▶ **TASK DETAILS**
Please return all of the records verbatim, with the pictures omitted.

(Version difference data)
>>>
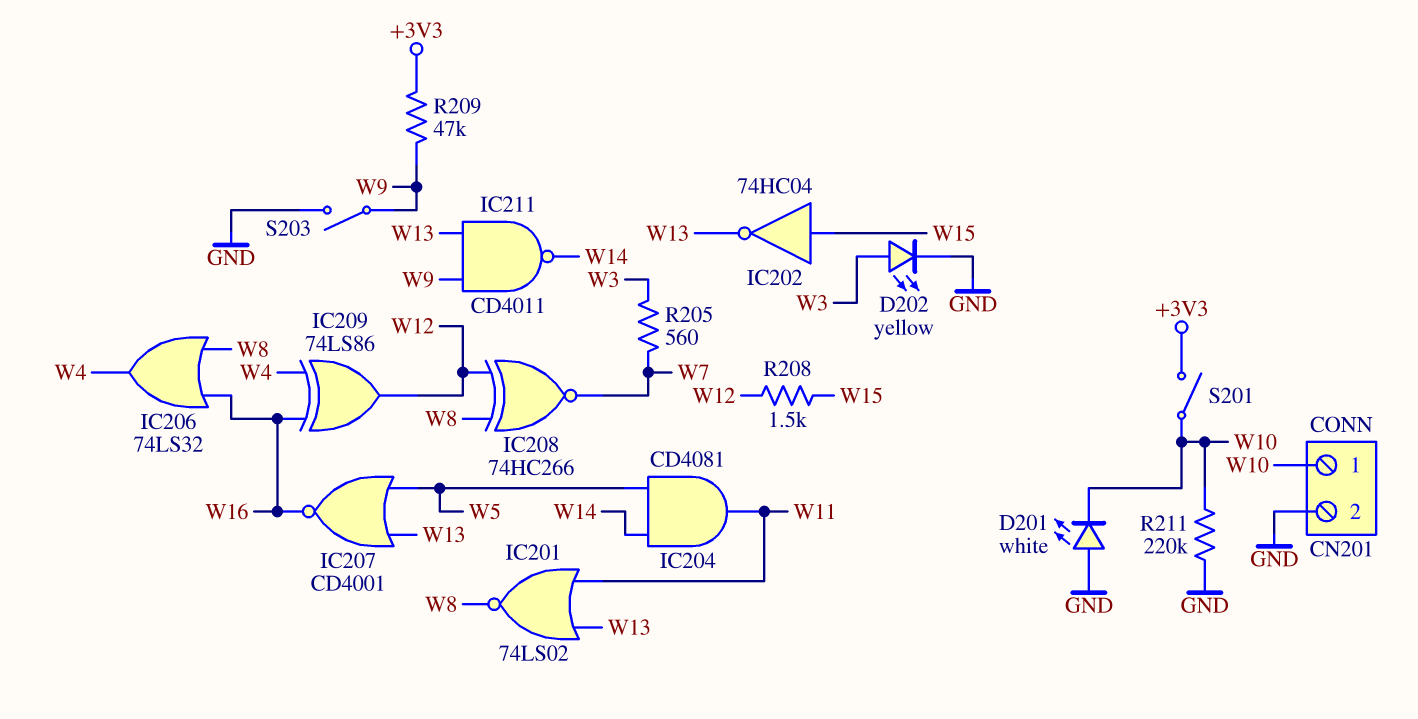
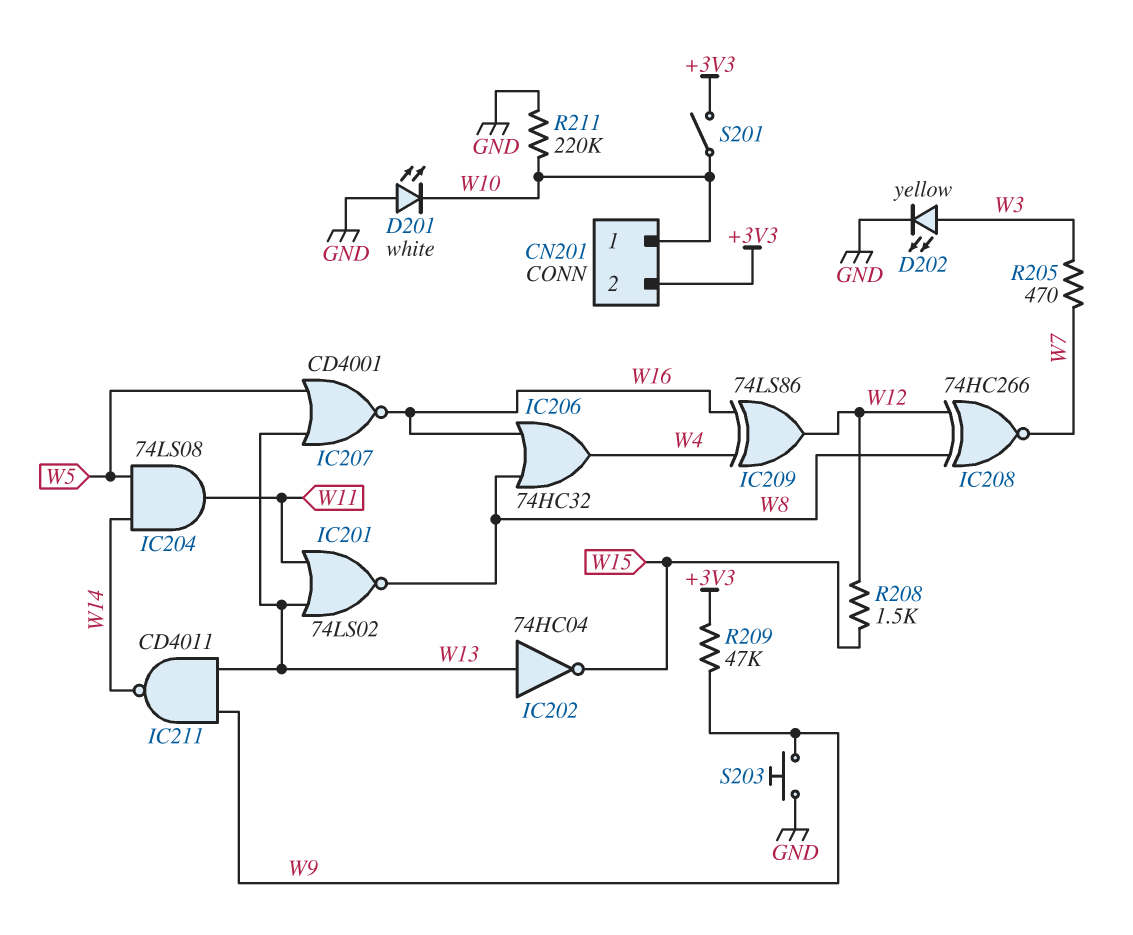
CN201 pin 2: GND -> +3V3
IC202: NOT 74HC04 (in W15, out W13) -> NOT 74HC04 (in W13, out W15)
IC204: AND CD4081 (in W5, in W14, out W11) -> AND 74LS08 (in W5, in W14, out W11)
IC206: OR 74LS32 (in W8, in W16, out W4) -> OR 74HC32 (in W8, in W16, out W4)
R205: 560 (W3, W7) -> 470 (W3, W7)
S203: switch (GND, W9) -> button (GND, W9)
<<<
▶ **REPLY**
CN201 pin 2: GND -> +3V3
IC202: NOT 74HC04 (in W15, out W13) -> NOT 74HC04 (in W13, out W15)
IC204: AND CD4081 (in W5, in W14, out W11) -> AND 74LS08 (in W5, in W14, out W11)
IC206: OR 74LS32 (in W8, in W16, out W4) -> OR 74HC32 (in W8, in W16, out W4)
R205: 560 (W3, W7) -> 470 (W3, W7)
S203: switch (GND, W9) -> button (GND, W9)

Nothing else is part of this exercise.